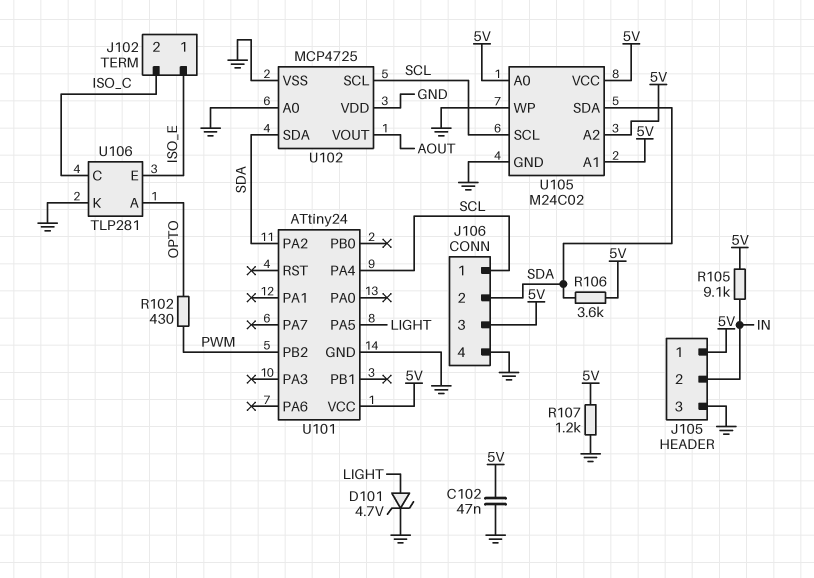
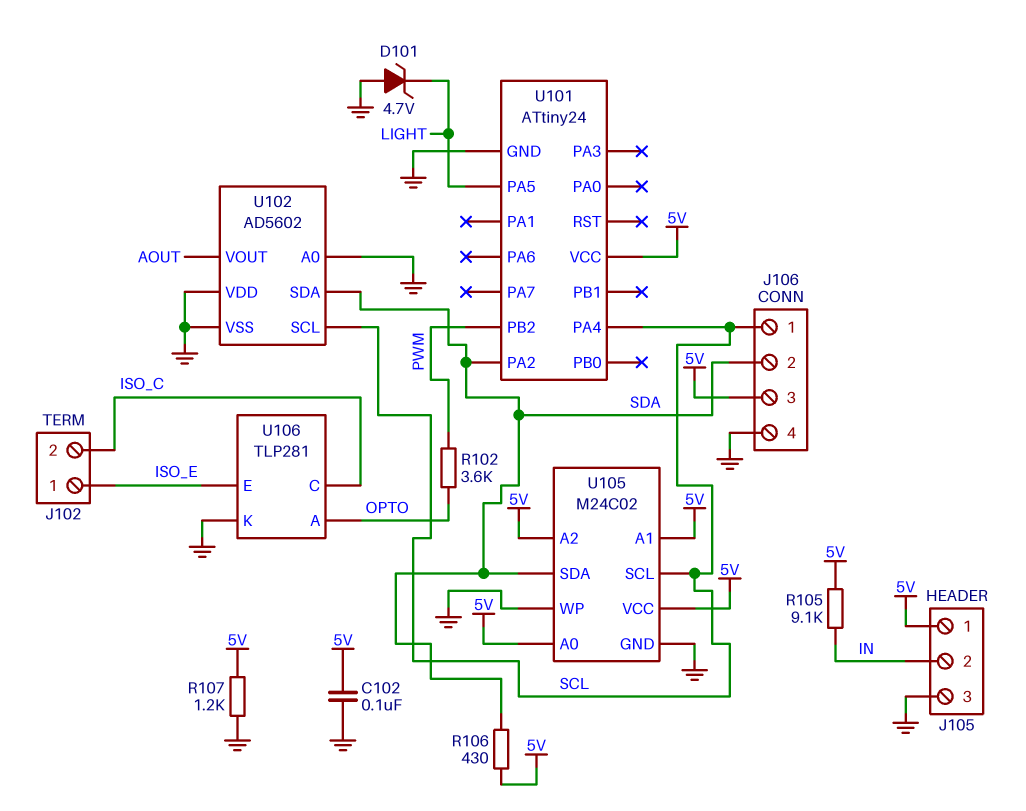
C102: 47nF (5V, GND) -> 100nF (5V, GND)
D101: zener 4.7V (A LIGHT, K GND) -> zener 4.7V (A GND, K LIGHT)
R102: 430 (OPTO, PWM) -> 3.6k (OPTO, PWM)
R106: 3.6k (5V, SDA) -> 430 (5V, SDA)
U102: MCP4725 -> AD5602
________
* _Work required_
Copy the records shown above in their entirety and exactly; images are to be left out.

* _Result_
C102: 47nF (5V, GND) -> 100nF (5V, GND)
D101: zener 4.7V (A LIGHT, K GND) -> zener 4.7V (A GND, K LIGHT)
R102: 430 (OPTO, PWM) -> 3.6k (OPTO, PWM)
R106: 3.6k (5V, SDA) -> 430 (5V, SDA)
U102: MCP4725 -> AD5602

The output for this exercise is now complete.